++++ MATERIAL FOR THIS EXERCISE ++++
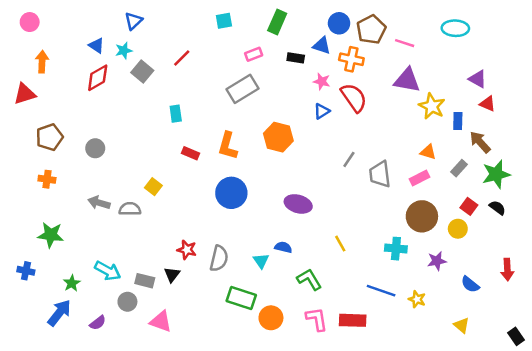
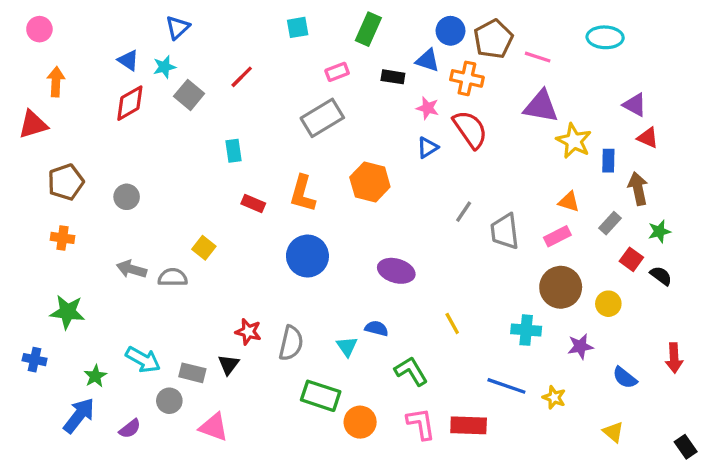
brown arrow: (480, 142) -> (638, 189), turned 30
green star: (496, 174) -> (659, 231), size x0.6
red square: (469, 206) -> (631, 259), moved

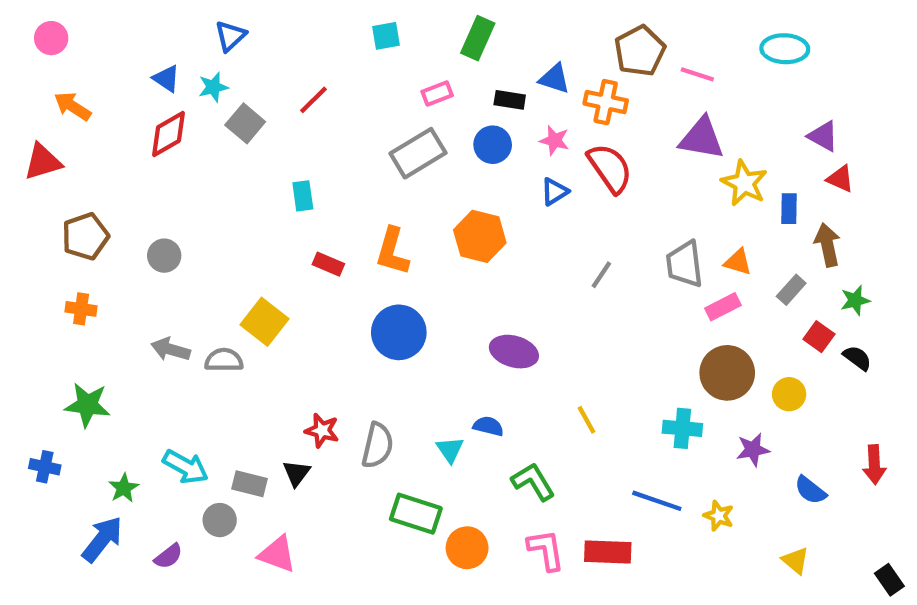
blue circle: (451, 31) -> (493, 145), moved
orange arrow: (56, 82) -> (72, 106), turned -60
gray trapezoid: (505, 231) -> (685, 264), moved
yellow square: (204, 248) -> (264, 322), size x1.5

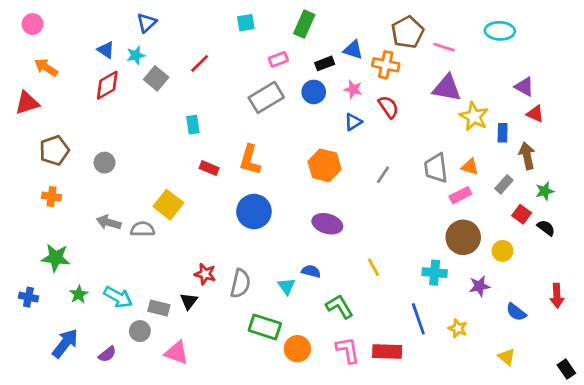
black rectangle: (510, 100) -> (325, 63), turned -30
red semicircle: (610, 168) -> (388, 107), size x0.7
orange hexagon: (480, 236) -> (325, 165), moved
green star: (124, 488) -> (79, 294), moved
blue line: (657, 501) -> (418, 319), turned 52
++++
● EXERCISE REQUIREMENTS: Show the lines from the data above that contain the string "moved".

● WRITTEN ANSWER:
red square: (469, 206) -> (631, 259), moved
blue circle: (451, 31) -> (493, 145), moved
gray trapezoid: (505, 231) -> (685, 264), moved
orange hexagon: (480, 236) -> (325, 165), moved
green star: (124, 488) -> (79, 294), moved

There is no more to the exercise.